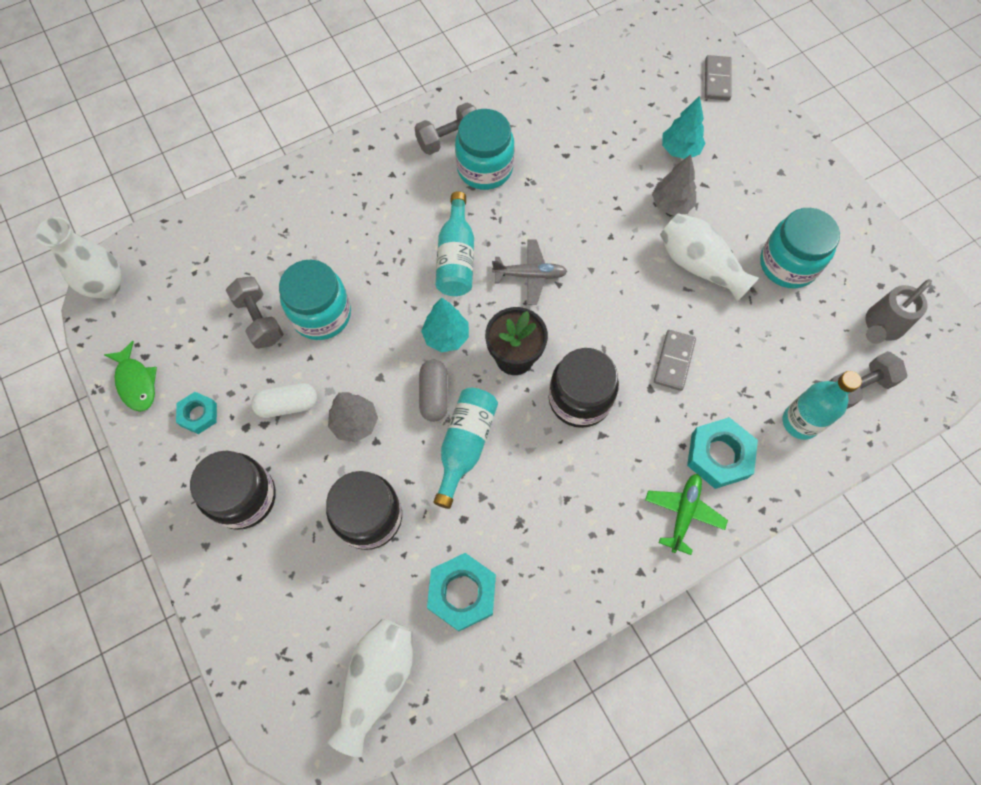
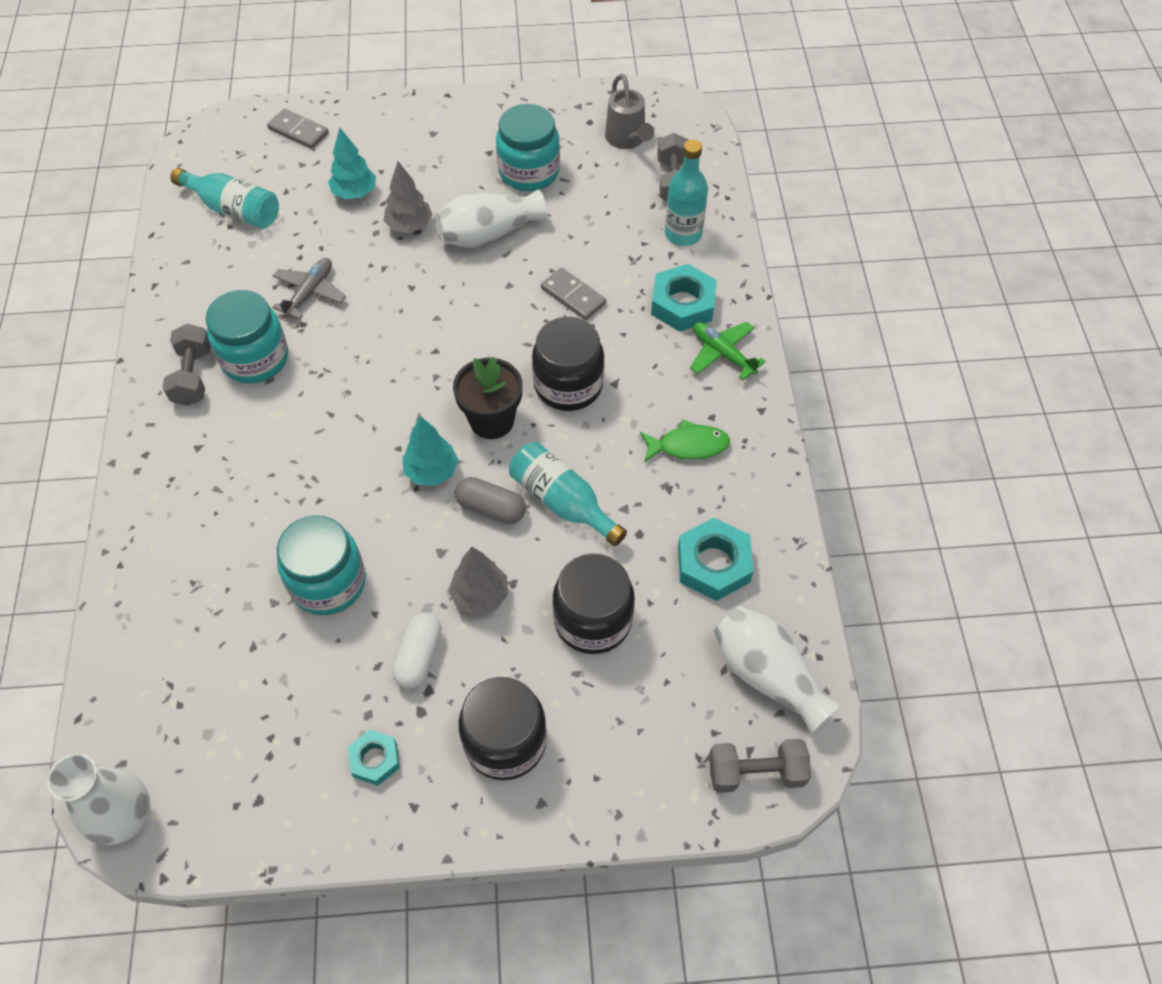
camera: 65 degrees left, 10 degrees down
green fish [104,341,157,412] -> green fish moved to [640,419,730,463]
grey dumbbell [226,276,283,349] -> grey dumbbell moved to [709,739,811,793]
turquoise bottle [435,191,474,296] -> turquoise bottle moved to [170,168,279,229]
grey plane [492,239,568,305] -> grey plane moved to [272,258,346,319]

········

HOW TO COMPLETE THIS TASK:
Look above for every line with the word "grey" and copy it.

ANSWER TO THE EXERCISE:
grey dumbbell [226,276,283,349] -> grey dumbbell moved to [709,739,811,793]
grey plane [492,239,568,305] -> grey plane moved to [272,258,346,319]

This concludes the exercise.